=== Recorded data ===

---*---

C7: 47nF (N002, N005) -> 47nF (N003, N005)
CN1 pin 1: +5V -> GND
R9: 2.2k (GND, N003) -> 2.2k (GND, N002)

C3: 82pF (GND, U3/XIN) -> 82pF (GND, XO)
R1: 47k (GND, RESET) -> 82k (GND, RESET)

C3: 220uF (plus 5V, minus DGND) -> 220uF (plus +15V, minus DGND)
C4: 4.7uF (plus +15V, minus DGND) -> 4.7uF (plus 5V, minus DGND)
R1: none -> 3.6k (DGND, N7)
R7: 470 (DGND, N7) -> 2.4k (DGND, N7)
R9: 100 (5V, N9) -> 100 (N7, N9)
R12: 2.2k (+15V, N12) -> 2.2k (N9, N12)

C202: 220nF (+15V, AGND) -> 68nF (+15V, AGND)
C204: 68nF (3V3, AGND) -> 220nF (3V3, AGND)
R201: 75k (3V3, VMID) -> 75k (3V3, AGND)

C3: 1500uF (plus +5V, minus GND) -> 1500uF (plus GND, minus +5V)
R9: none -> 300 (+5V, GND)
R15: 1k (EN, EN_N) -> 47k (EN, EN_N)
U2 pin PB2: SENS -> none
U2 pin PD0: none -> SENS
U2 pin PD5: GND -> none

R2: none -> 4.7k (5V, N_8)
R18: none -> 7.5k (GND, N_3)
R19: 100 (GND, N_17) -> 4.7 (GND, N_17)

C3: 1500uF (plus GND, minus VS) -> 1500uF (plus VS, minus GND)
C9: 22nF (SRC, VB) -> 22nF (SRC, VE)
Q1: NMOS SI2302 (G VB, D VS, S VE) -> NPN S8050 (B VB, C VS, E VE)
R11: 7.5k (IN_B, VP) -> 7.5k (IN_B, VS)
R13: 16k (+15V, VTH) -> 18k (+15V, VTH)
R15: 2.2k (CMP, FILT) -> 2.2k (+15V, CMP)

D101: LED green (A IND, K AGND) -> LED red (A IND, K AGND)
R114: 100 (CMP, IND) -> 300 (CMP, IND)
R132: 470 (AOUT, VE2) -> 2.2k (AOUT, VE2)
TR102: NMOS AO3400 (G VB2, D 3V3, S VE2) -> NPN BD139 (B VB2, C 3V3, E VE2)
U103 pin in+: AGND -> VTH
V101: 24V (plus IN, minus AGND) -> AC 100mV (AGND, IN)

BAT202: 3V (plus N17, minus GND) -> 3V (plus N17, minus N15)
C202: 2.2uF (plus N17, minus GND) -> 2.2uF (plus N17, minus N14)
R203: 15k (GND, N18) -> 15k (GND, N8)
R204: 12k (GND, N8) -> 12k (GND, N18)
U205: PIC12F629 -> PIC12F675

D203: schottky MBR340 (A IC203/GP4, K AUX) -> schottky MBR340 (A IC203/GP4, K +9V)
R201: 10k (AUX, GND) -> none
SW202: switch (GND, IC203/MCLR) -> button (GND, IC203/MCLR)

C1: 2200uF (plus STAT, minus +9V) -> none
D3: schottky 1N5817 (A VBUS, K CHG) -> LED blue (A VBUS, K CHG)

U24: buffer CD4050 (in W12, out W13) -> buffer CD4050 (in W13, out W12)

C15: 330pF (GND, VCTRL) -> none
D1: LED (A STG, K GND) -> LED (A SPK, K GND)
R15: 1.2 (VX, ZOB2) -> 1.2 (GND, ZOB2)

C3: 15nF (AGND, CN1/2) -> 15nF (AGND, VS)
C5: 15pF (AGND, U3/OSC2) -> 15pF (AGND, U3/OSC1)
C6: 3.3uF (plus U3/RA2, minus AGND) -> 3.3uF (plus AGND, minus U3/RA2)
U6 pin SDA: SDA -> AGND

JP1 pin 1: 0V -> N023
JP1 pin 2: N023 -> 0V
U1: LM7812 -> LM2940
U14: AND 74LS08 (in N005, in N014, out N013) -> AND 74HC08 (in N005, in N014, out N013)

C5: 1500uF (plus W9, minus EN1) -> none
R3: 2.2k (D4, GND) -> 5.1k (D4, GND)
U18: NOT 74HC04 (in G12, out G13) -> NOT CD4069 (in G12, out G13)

---*---

Among the lines above, repeat exactly those from the line with "R19: 100 (GND, N_17) -> 4.7 (GND, N_17)" to the line with "C202: 2.2uF (plus", counting both ends.

=== Result of this task ===
R19: 100 (GND, N_17) -> 4.7 (GND, N_17)

C3: 1500uF (plus GND, minus VS) -> 1500uF (plus VS, minus GND)
C9: 22nF (SRC, VB) -> 22nF (SRC, VE)
Q1: NMOS SI2302 (G VB, D VS, S VE) -> NPN S8050 (B VB, C VS, E VE)
R11: 7.5k (IN_B, VP) -> 7.5k (IN_B, VS)
R13: 16k (+15V, VTH) -> 18k (+15V, VTH)
R15: 2.2k (CMP, FILT) -> 2.2k (+15V, CMP)

D101: LED green (A IND, K AGND) -> LED red (A IND, K AGND)
R114: 100 (CMP, IND) -> 300 (CMP, IND)
R132: 470 (AOUT, VE2) -> 2.2k (AOUT, VE2)
TR102: NMOS AO3400 (G VB2, D 3V3, S VE2) -> NPN BD139 (B VB2, C 3V3, E VE2)
U103 pin in+: AGND -> VTH
V101: 24V (plus IN, minus AGND) -> AC 100mV (AGND, IN)

BAT202: 3V (plus N17, minus GND) -> 3V (plus N17, minus N15)
C202: 2.2uF (plus N17, minus GND) -> 2.2uF (plus N17, minus N14)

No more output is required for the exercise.